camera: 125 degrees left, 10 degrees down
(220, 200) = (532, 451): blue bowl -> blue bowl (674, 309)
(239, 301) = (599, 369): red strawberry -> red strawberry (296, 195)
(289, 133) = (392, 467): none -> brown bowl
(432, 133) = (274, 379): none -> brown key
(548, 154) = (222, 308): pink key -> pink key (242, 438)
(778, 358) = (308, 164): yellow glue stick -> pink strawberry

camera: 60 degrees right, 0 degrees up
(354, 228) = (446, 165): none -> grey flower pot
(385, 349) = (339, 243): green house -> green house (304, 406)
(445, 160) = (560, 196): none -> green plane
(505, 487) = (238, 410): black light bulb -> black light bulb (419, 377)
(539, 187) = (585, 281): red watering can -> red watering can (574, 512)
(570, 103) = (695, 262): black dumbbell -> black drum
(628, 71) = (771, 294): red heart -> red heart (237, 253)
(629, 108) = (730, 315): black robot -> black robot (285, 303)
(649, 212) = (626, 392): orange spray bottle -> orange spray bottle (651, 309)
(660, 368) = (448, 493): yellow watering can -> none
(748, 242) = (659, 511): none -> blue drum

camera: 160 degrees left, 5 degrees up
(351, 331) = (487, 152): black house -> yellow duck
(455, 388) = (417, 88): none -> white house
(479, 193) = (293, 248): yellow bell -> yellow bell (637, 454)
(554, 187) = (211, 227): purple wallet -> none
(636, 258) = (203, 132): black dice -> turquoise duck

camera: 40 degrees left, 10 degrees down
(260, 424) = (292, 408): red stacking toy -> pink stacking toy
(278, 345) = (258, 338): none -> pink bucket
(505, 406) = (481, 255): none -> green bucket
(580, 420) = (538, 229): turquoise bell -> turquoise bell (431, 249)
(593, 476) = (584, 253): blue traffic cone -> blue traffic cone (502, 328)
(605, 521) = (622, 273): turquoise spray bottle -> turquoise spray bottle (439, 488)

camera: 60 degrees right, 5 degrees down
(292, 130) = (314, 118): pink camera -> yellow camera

-------

The reply should hold only the lines of the listing above starting at the line containing "(354, 228) = (446, 165): none" and ending at the line containing "(628, 71) = (771, 294): red", exactly as written.

* _SOLUTION_
(354, 228) = (446, 165): none -> grey flower pot
(385, 349) = (339, 243): green house -> green house (304, 406)
(445, 160) = (560, 196): none -> green plane
(505, 487) = (238, 410): black light bulb -> black light bulb (419, 377)
(539, 187) = (585, 281): red watering can -> red watering can (574, 512)
(570, 103) = (695, 262): black dumbbell -> black drum
(628, 71) = (771, 294): red heart -> red heart (237, 253)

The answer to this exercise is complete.